Prompt :: Pull every line with the word "Clock" out of the entries below.

The data Start Marker

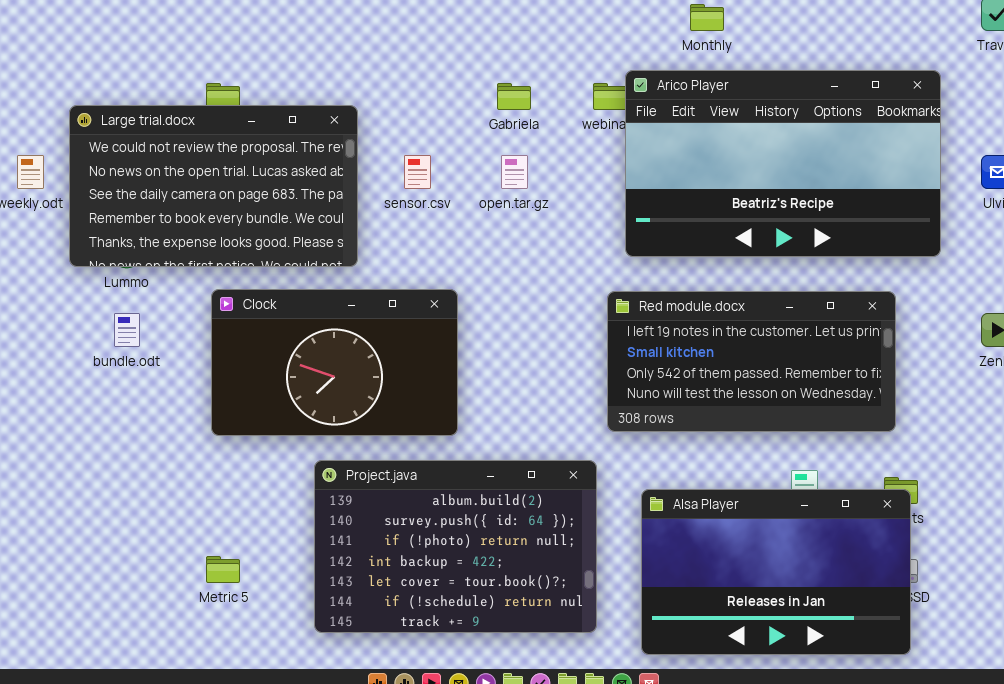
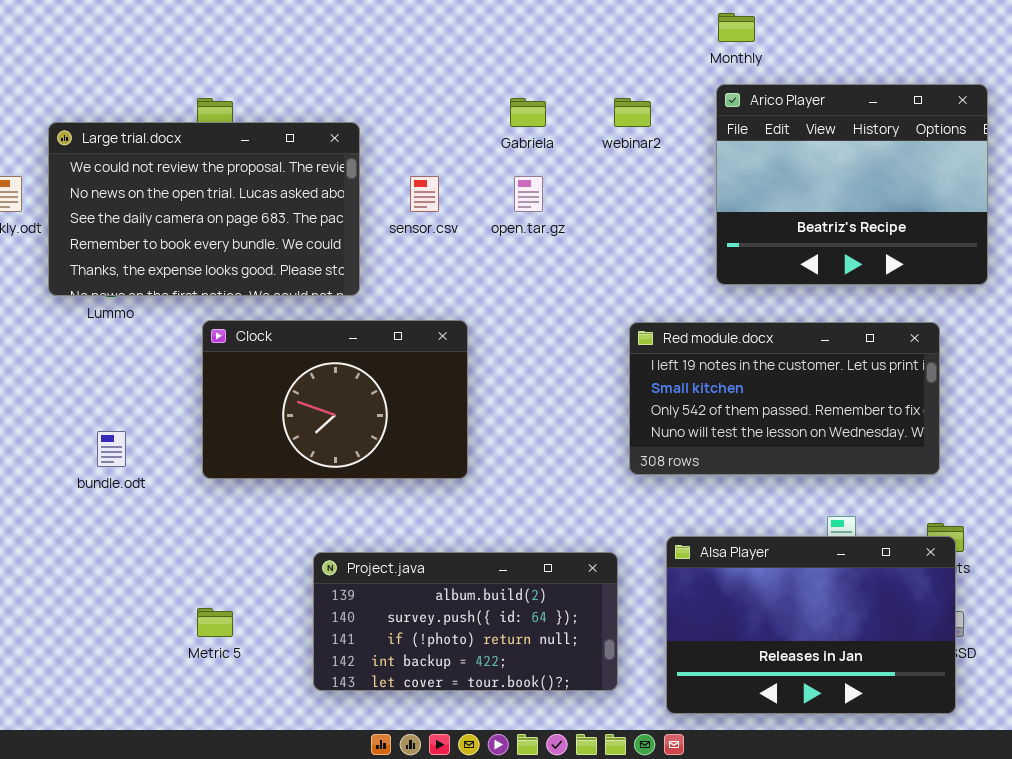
Arico Player: [625,70,941,257] -> [716,84,988,285], resized
bundle.odt: [114,313,140,347] -> [97,431,126,467], moved
Project.java: [314,460,597,633] -> [313,552,618,691], resized

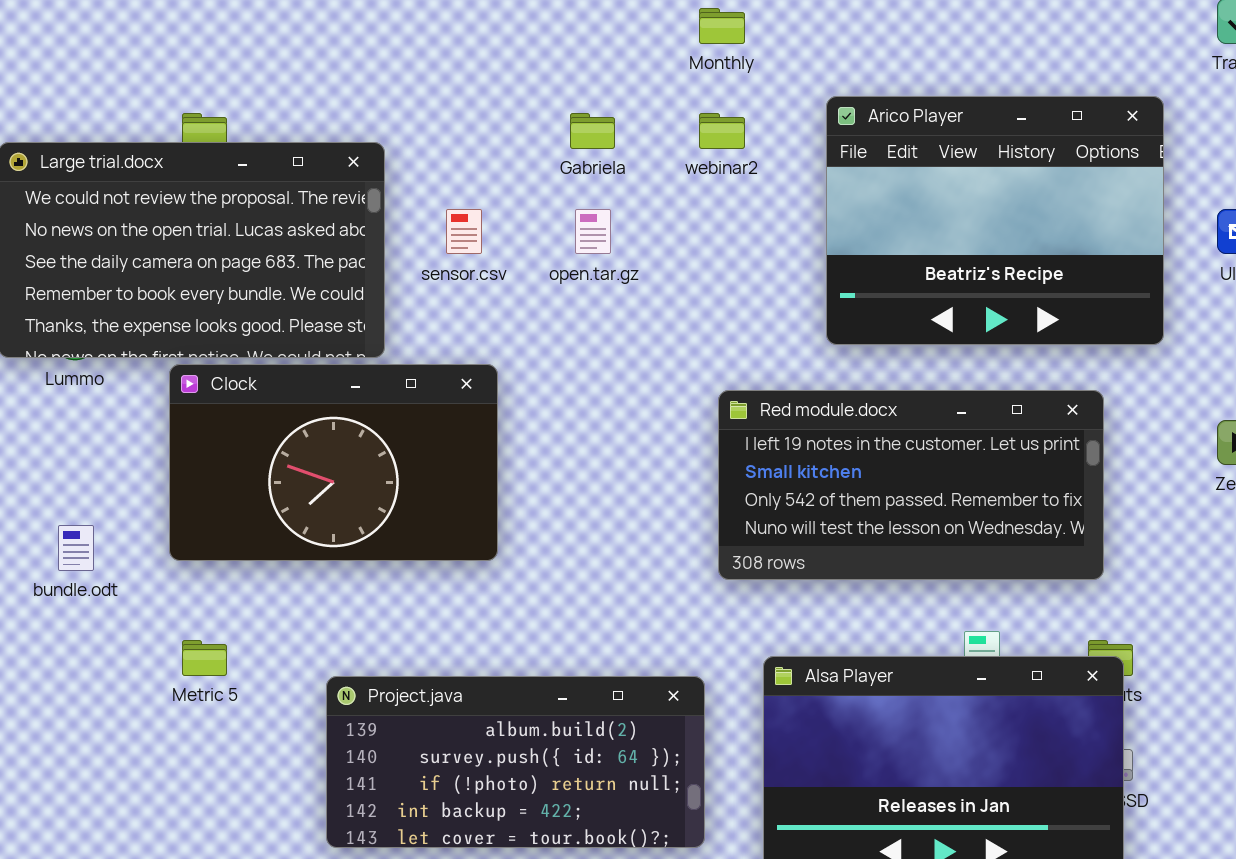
Monthly: [718,13,755,42] -> [699,8,745,44], moved
Clock: [202,320,468,479] -> [169,364,498,561], moved
Metric 5: [197,608,233,637] -> [182,640,227,676], moved

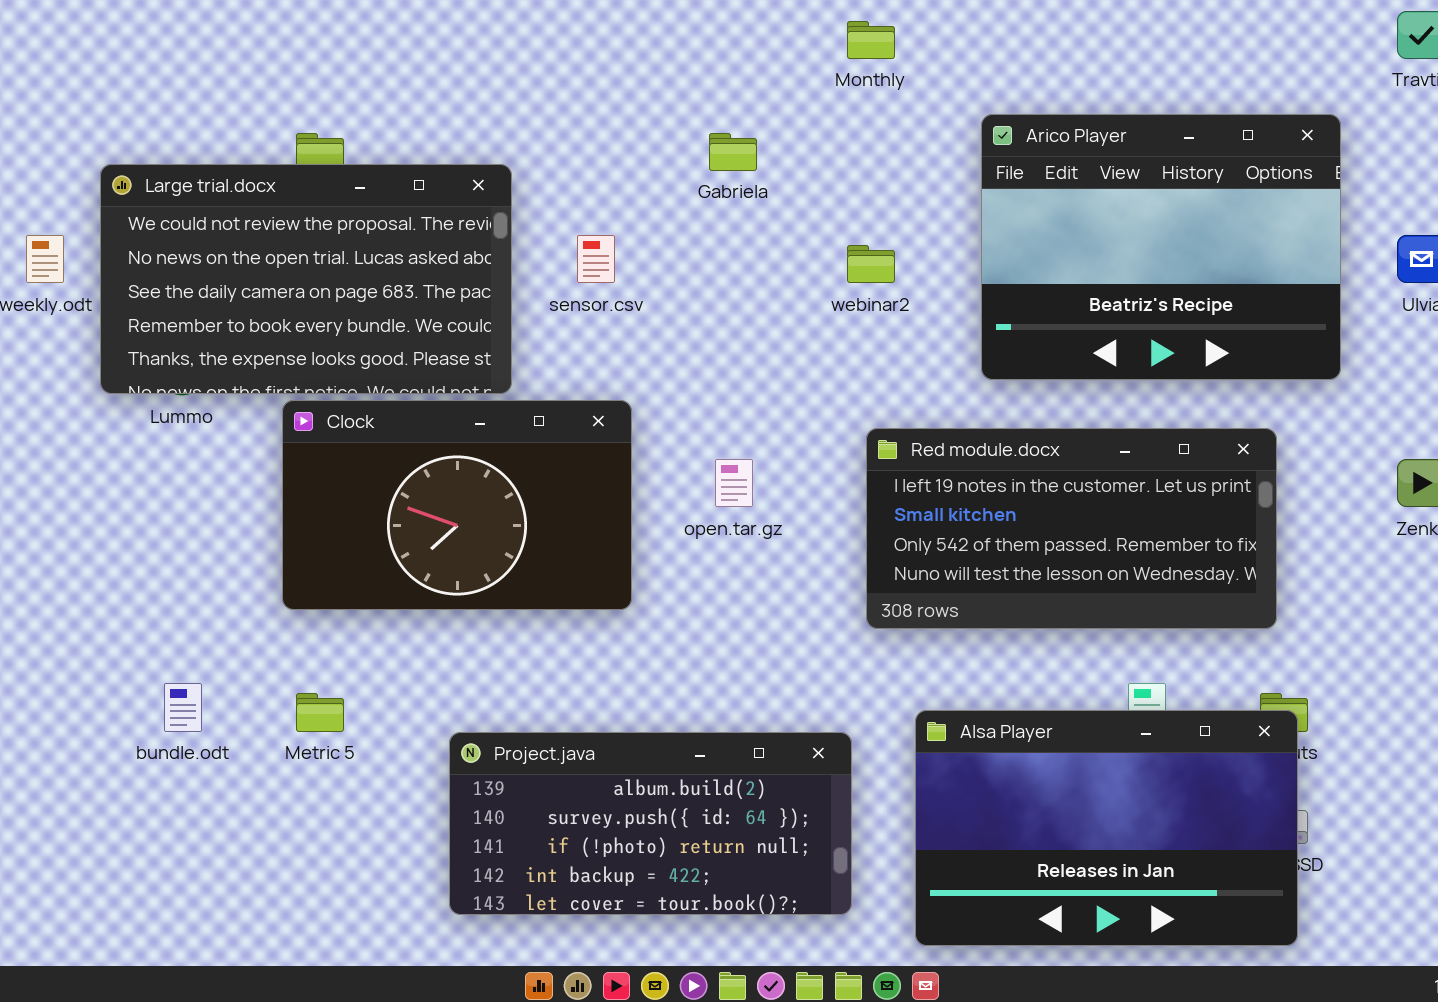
webinar2: [699,113,745,149] -> [847,245,895,283], moved
open.tar.gz: [575,209,611,254] -> [715,459,753,507], moved
bundle.odt: [58,525,94,571] -> [164,683,202,732], moved

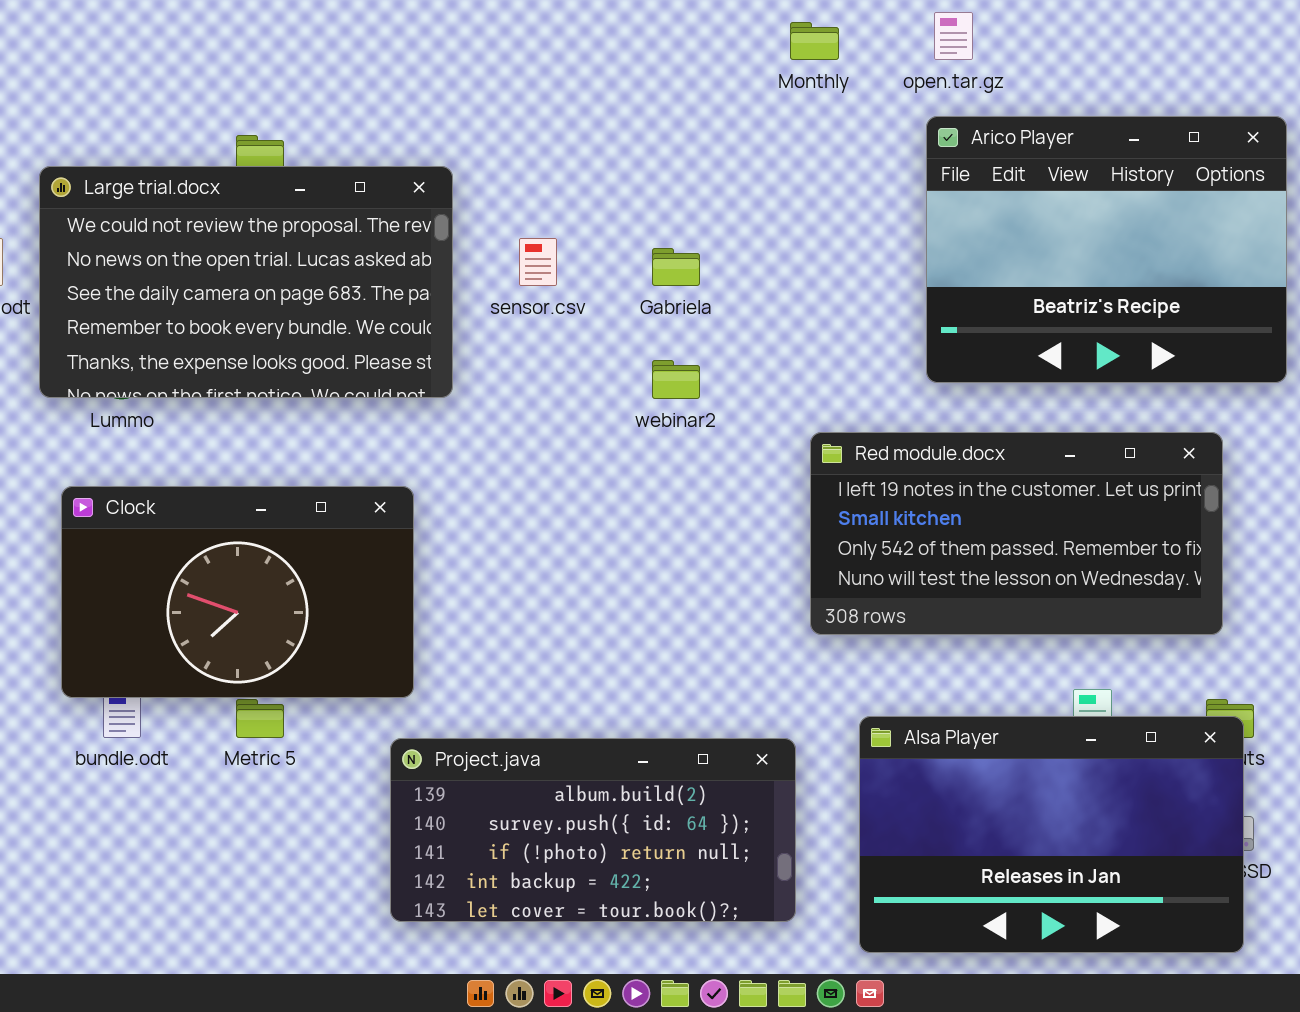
Gabriela: [709,133,757,171] -> [652,248,700,286], moved
webinar2: [847,245,895,283] -> [652,360,700,399], moved
Clock: [282,400,632,610] -> [61,486,414,698], moved
open.tar.gz: [715,459,753,507] -> [934,12,973,60], moved

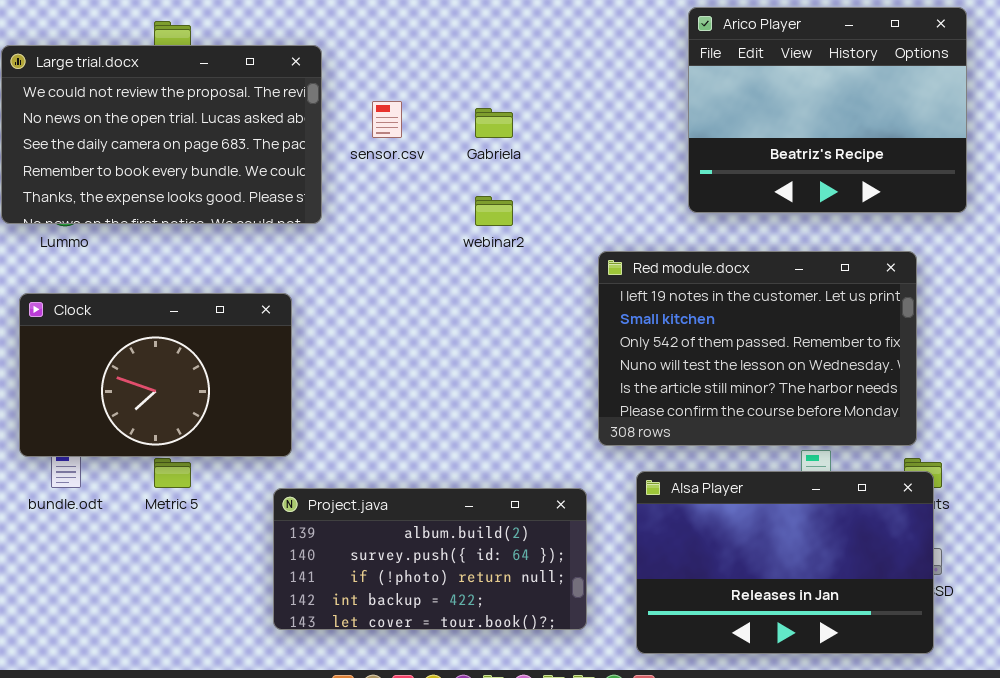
Red module.docx: [810,432,1223,635] -> [598,251,917,446], resized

The data End Marker

Answer to this task ::
Clock: [202,320,468,479] -> [169,364,498,561], moved
Clock: [282,400,632,610] -> [61,486,414,698], moved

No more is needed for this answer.